What needs to be done
Please pull out each line of the listing below that contains the string "ottava", treating uppercase and lowercase as different.

=-=-=-=-=

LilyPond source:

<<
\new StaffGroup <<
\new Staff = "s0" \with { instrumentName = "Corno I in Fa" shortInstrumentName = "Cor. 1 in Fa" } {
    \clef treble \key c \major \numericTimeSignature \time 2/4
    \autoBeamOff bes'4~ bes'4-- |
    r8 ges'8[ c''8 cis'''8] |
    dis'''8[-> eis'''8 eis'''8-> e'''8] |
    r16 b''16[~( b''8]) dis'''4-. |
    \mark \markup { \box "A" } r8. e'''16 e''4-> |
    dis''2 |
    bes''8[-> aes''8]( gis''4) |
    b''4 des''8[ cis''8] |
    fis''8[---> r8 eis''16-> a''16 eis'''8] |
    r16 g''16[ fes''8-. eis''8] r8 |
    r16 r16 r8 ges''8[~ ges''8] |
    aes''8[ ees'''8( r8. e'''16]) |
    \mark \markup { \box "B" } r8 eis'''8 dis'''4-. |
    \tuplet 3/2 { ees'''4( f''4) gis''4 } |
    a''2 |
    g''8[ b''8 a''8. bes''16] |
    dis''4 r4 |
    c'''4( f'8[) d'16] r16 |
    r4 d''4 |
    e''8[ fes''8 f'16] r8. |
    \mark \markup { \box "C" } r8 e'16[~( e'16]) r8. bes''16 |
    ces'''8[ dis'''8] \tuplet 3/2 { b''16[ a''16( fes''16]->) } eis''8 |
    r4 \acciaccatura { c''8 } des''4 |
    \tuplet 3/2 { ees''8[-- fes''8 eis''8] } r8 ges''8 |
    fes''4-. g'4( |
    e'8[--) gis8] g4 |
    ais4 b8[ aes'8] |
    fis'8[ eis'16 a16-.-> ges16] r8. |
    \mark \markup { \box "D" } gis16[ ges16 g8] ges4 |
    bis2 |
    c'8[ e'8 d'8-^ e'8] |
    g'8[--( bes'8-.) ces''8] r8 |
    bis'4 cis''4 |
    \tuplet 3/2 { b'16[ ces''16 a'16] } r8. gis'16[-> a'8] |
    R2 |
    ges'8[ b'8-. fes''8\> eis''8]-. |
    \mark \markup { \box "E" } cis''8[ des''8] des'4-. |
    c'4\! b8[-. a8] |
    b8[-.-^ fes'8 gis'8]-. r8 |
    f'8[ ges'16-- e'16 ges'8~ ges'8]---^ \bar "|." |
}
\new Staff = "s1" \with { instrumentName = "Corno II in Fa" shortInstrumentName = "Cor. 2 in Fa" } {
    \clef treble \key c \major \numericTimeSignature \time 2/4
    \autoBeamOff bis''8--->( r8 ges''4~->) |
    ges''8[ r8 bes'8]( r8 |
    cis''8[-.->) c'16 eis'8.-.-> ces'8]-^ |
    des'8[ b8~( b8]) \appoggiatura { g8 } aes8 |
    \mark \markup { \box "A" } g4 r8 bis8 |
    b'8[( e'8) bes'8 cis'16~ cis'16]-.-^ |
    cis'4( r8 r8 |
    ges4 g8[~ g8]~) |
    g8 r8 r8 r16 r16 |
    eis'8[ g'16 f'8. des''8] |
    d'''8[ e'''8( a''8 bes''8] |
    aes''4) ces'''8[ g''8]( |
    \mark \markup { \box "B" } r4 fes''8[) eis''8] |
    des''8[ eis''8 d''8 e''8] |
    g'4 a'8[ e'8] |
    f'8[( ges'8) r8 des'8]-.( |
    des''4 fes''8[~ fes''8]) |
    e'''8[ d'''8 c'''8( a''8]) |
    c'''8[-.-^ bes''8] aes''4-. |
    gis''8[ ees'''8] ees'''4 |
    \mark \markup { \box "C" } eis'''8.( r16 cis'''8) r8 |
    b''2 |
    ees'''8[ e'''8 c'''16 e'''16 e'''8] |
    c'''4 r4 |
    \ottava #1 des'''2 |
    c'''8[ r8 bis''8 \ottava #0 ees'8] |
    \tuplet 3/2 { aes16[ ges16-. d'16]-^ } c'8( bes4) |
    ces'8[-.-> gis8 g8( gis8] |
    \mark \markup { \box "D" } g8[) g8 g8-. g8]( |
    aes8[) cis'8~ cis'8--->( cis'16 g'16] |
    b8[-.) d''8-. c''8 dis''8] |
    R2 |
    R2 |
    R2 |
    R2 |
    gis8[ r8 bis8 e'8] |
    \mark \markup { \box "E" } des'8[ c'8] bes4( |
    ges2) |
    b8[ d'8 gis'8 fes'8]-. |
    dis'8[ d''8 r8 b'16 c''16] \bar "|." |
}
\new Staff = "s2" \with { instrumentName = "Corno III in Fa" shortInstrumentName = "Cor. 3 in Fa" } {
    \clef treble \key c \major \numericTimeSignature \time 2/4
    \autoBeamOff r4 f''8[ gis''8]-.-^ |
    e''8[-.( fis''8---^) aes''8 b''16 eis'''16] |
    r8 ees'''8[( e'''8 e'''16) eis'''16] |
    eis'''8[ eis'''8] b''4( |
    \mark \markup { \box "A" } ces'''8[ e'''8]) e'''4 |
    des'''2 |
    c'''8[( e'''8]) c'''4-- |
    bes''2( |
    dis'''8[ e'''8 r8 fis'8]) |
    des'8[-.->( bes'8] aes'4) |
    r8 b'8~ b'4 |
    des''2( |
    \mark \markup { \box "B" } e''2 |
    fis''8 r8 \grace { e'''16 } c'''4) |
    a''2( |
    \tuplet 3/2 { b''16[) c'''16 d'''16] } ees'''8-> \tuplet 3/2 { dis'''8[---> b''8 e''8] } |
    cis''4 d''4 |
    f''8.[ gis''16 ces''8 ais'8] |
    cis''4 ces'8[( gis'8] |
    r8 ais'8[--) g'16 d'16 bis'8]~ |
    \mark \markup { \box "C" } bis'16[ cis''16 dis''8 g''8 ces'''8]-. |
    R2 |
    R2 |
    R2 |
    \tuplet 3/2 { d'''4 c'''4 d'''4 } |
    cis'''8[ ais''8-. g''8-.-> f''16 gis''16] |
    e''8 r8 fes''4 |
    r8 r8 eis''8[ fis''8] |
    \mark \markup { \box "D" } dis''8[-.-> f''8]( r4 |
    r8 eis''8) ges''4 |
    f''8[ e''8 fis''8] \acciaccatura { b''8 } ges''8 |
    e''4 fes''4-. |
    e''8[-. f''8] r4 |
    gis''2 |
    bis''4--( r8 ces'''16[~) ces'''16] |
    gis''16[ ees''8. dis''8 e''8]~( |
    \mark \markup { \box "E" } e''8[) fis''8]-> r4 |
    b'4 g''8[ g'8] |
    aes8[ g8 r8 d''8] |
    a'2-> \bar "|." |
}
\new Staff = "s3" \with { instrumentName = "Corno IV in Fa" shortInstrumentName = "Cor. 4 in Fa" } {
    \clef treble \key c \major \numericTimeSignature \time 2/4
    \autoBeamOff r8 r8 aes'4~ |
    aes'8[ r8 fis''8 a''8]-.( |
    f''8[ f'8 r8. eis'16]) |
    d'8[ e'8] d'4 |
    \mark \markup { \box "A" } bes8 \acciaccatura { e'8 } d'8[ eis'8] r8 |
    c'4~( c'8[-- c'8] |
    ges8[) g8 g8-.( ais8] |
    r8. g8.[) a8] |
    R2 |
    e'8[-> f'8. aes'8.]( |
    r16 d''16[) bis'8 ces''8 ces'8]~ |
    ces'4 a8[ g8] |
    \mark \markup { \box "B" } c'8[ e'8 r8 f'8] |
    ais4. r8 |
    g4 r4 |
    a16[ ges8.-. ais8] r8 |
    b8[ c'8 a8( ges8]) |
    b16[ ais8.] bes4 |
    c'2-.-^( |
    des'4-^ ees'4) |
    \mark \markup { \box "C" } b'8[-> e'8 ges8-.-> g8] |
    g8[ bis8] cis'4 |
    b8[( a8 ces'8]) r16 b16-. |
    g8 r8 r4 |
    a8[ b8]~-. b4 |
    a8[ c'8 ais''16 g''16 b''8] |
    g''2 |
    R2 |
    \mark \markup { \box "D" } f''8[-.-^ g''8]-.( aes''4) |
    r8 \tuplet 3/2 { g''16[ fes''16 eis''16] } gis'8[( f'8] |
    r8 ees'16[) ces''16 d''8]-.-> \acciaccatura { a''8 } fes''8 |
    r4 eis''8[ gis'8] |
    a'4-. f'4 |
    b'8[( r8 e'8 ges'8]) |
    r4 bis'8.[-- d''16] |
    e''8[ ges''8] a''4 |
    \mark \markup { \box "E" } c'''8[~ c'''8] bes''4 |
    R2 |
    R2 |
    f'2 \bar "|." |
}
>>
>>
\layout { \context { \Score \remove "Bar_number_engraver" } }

=-=-=-=-=

Output
    \ottava #1 des'''2 |
    c'''8[ r8 bis''8 \ottava #0 ees'8] |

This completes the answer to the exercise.